*** Opening of Record excerpts ***
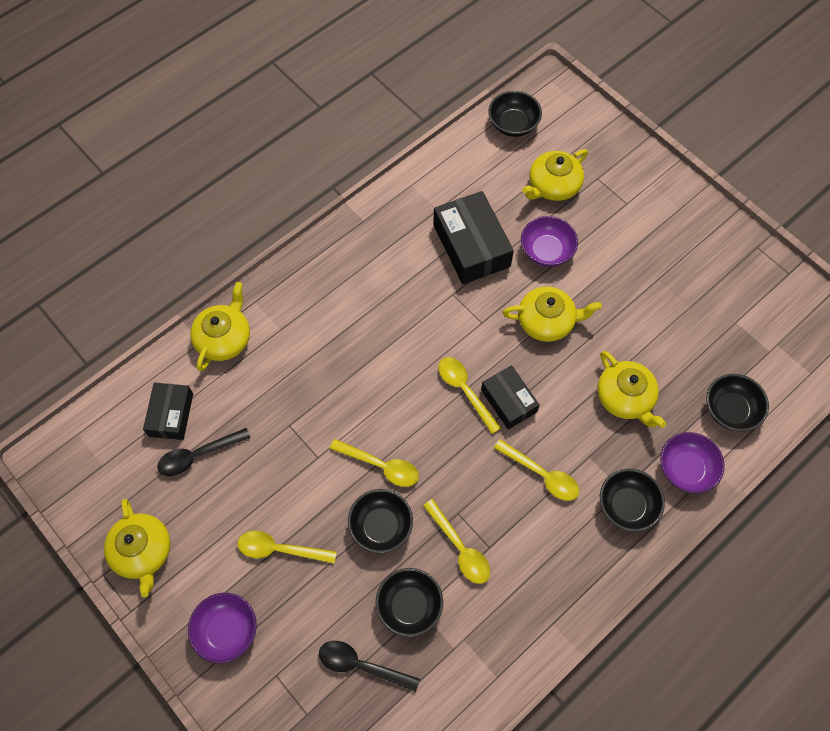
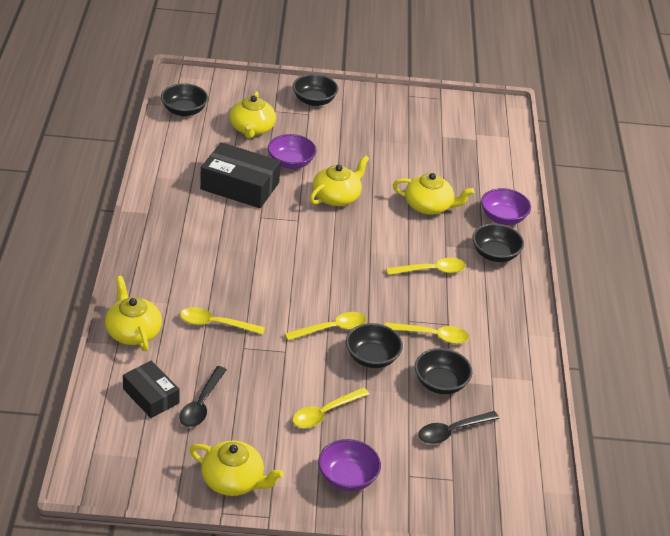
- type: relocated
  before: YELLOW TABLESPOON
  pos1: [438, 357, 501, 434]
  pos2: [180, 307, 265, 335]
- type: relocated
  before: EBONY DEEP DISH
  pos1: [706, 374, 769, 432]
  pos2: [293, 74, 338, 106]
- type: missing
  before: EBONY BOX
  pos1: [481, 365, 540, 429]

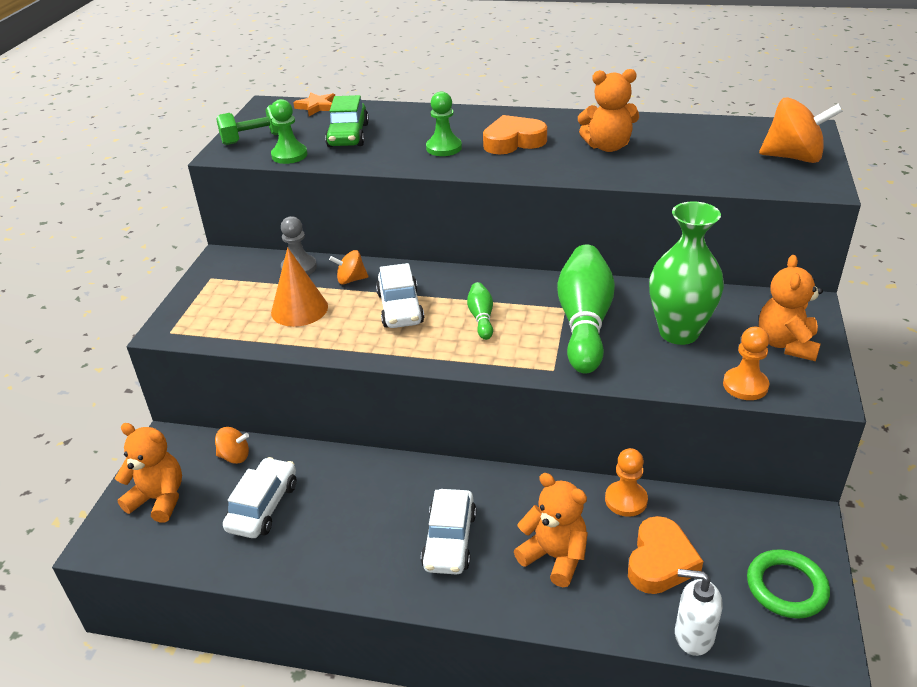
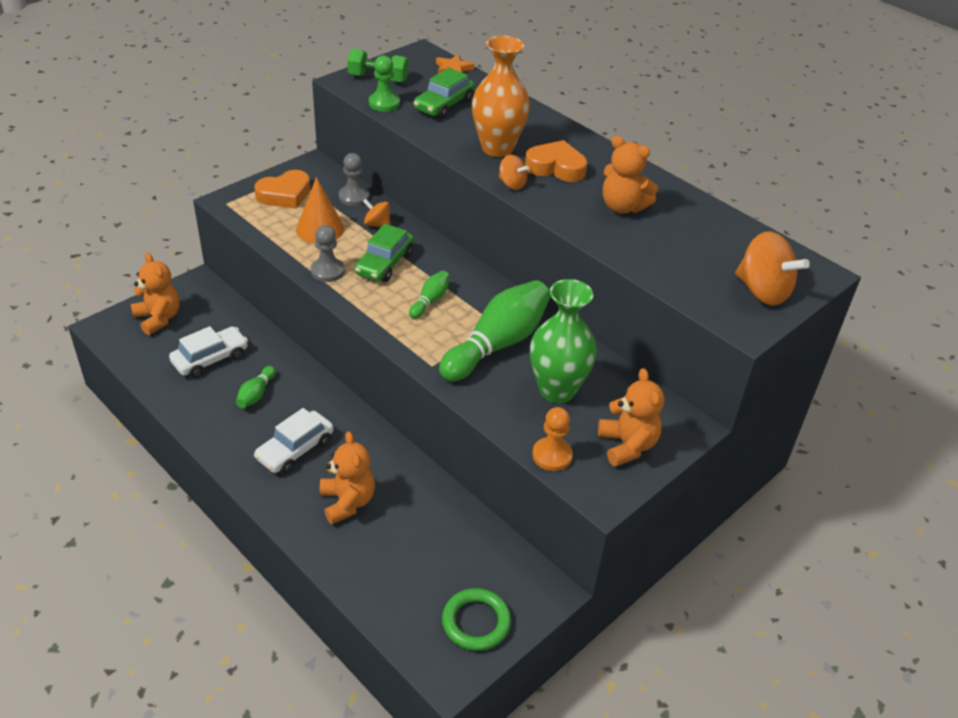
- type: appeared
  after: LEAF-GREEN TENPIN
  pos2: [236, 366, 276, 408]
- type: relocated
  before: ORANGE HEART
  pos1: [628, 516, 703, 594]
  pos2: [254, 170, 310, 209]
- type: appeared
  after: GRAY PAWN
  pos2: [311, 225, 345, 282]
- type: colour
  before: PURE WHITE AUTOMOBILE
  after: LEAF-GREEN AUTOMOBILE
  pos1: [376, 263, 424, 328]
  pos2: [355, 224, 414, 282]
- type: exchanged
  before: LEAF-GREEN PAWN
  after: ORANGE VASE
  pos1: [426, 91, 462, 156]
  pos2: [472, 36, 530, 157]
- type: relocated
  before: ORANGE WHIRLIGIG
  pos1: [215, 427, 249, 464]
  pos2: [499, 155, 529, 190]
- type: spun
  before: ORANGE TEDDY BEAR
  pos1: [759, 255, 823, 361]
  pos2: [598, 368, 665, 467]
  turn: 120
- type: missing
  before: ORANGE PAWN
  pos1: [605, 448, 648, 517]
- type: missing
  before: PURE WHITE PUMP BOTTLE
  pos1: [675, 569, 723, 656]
*** Close of Record excerpts ***
*** Opening of Record excerpts ***
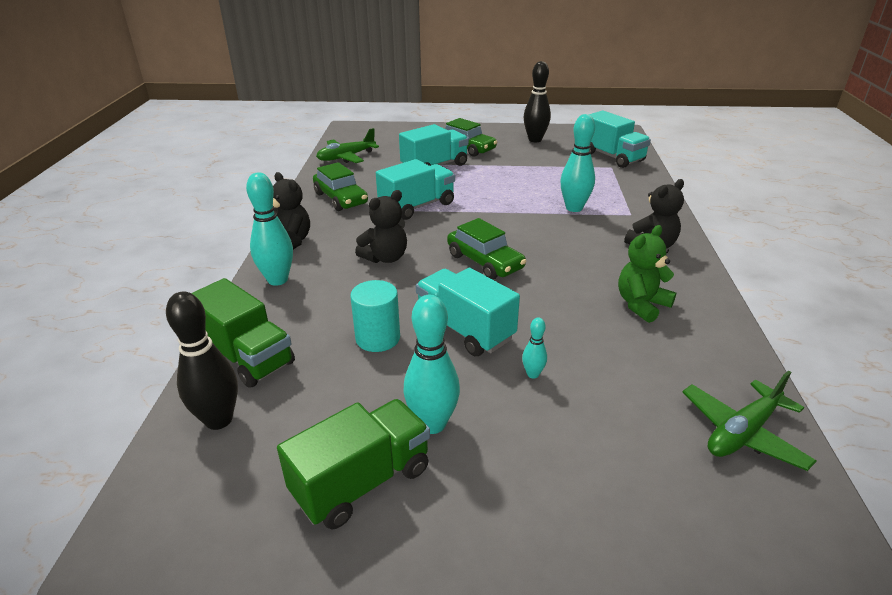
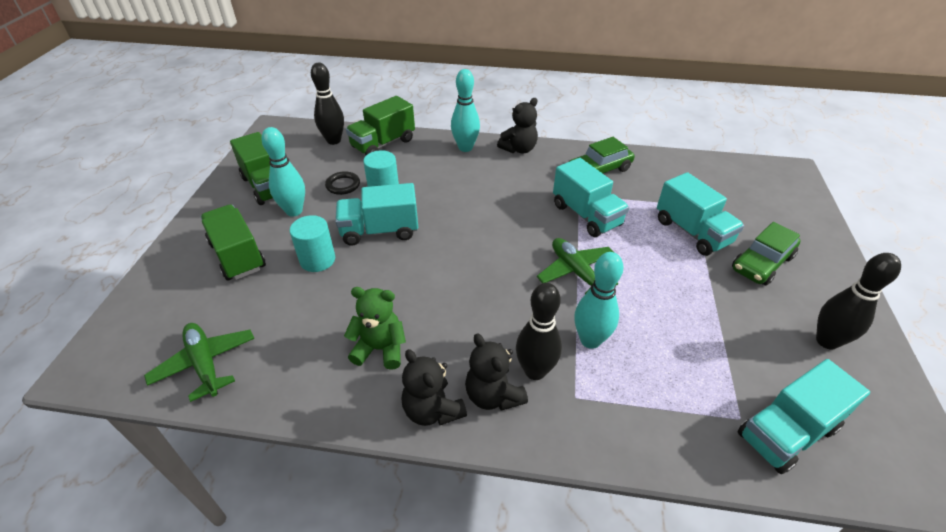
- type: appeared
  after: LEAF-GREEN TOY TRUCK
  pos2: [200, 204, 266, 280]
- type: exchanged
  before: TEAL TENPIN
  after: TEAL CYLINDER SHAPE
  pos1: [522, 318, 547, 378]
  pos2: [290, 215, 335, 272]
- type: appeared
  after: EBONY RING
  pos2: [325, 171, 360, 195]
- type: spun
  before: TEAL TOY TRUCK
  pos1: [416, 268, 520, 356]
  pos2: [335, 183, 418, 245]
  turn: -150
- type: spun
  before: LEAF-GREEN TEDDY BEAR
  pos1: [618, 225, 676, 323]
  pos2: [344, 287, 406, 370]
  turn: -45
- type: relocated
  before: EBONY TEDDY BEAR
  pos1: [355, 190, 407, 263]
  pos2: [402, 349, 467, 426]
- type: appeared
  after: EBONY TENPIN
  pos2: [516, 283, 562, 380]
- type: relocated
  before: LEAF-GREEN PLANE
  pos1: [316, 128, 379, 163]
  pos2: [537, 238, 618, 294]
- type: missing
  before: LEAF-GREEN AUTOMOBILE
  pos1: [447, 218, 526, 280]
*** Close of Record excerpts ***
→ What you will do:
For this exercise, output exactly the lines above from the line with "pos2: [180, 307, 265, 335]" to the line with "before: EBONY BOX", counting both, and leave out the rest.

→ Answer to the problem:
  pos2: [180, 307, 265, 335]
- type: relocated
  before: EBONY DEEP DISH
  pos1: [706, 374, 769, 432]
  pos2: [293, 74, 338, 106]
- type: missing
  before: EBONY BOX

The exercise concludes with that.